> Problem
Within the listing that follows, how many lines contain the word "apron"? Only the number is wanted.

> Material to process
===

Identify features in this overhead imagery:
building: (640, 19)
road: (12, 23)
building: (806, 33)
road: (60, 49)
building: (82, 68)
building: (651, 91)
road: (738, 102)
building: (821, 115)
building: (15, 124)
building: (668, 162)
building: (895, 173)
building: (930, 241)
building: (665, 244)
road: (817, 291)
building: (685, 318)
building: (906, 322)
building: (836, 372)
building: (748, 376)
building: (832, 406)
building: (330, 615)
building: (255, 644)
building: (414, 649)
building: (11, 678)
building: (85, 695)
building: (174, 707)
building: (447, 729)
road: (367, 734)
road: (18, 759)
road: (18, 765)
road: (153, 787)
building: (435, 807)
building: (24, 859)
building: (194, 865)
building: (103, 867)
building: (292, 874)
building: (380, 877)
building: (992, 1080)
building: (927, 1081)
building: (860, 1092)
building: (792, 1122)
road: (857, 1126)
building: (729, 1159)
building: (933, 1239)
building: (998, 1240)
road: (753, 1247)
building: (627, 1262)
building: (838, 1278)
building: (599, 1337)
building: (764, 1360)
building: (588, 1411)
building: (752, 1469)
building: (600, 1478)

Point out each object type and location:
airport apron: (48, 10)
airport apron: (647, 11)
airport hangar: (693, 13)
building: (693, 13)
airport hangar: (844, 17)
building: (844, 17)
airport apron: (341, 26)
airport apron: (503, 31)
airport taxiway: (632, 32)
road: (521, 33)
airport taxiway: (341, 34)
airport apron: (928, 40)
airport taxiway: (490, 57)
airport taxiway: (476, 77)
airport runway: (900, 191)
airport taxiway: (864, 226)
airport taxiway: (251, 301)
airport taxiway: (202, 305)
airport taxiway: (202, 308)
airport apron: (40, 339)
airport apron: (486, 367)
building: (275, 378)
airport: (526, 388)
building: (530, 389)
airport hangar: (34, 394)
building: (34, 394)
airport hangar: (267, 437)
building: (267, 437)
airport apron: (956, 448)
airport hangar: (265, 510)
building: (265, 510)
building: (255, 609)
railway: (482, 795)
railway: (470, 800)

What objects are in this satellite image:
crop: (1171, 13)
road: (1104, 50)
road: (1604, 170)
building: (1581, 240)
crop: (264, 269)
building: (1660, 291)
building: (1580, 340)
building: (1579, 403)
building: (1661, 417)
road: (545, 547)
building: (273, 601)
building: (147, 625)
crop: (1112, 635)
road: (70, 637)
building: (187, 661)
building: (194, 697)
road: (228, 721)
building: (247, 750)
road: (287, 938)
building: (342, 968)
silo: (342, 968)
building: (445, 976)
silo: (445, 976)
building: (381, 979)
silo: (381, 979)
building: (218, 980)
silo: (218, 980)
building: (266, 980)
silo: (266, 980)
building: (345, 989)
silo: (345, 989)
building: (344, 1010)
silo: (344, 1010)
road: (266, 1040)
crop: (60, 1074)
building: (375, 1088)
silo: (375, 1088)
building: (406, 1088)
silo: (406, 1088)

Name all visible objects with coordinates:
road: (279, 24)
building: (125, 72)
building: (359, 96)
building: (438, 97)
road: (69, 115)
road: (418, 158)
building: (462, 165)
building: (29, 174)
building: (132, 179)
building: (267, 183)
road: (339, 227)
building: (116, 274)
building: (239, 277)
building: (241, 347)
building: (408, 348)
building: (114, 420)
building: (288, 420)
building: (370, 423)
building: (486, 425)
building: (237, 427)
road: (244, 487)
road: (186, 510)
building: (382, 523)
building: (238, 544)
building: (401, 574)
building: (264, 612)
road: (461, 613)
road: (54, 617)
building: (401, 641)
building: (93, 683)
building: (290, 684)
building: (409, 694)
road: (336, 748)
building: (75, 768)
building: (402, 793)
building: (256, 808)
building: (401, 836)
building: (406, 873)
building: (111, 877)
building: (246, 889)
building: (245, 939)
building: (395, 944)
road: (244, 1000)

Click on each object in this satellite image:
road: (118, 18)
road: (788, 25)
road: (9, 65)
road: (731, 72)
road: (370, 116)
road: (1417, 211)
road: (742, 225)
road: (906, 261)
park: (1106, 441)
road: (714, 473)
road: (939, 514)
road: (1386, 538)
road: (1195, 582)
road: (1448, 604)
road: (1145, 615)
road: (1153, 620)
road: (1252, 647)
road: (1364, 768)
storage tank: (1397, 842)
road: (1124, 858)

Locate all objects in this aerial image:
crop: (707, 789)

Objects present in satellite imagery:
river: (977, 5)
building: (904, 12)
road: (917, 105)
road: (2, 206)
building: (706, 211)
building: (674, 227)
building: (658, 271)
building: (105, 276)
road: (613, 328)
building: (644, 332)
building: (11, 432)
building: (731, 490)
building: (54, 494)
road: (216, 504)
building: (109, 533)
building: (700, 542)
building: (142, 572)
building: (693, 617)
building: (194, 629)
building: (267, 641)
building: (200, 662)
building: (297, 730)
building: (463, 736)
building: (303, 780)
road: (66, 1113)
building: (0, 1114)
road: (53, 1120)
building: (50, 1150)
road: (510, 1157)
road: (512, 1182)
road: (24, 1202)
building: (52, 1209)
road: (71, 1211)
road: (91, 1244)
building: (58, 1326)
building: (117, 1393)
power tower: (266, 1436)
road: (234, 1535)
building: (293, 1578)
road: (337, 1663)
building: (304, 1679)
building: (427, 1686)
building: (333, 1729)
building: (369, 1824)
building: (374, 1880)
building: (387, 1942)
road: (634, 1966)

===

> Output for this task
8